◆ Work item ◆
Report each line of the data that contains the string "purple".

◆ Dataset extract ◆
>>>>>

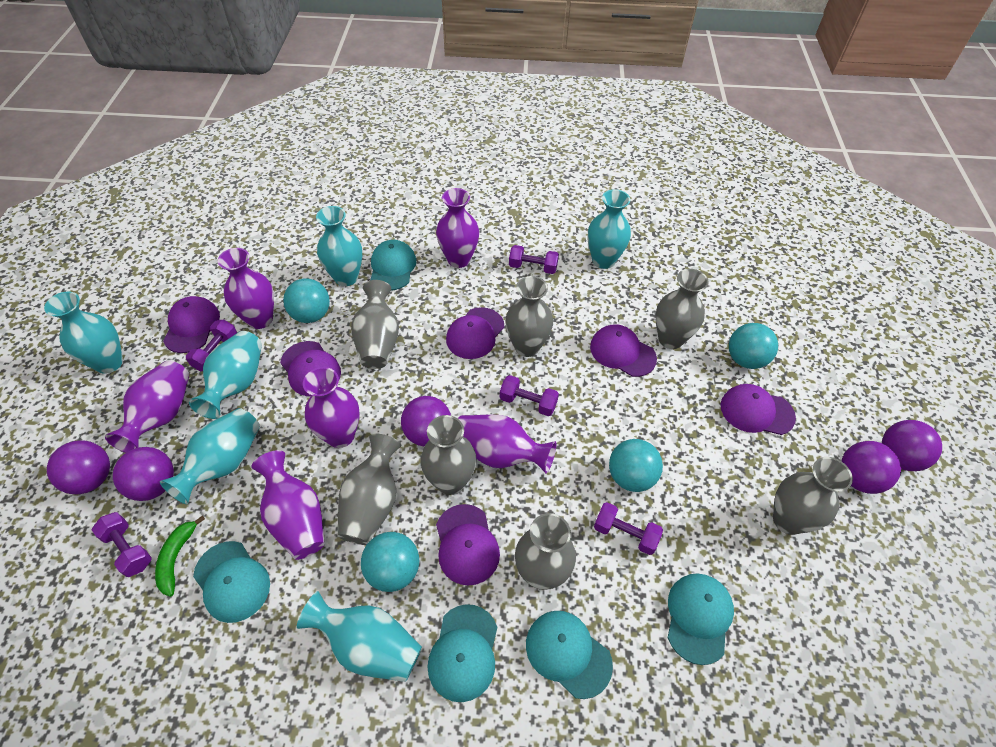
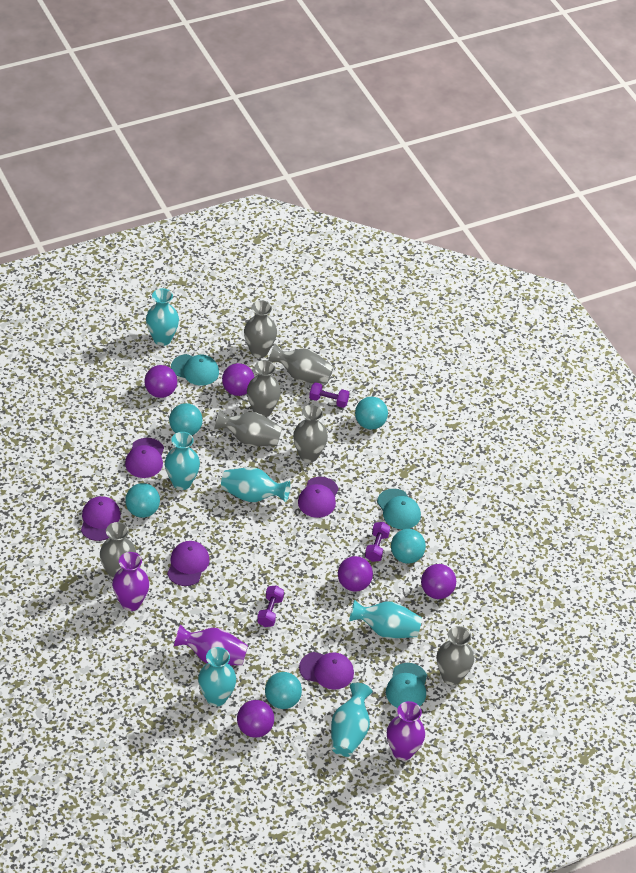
green banana: 1 -> 0
purple cap: 6 -> 5
purple dumbbell: 5 -> 3
purple vase: 6 -> 3
turquoise ball: 4 -> 5
turquoise cap: 5 -> 3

<<<<<

◆ The completed task ◆
purple cap: 6 -> 5
purple dumbbell: 5 -> 3
purple vase: 6 -> 3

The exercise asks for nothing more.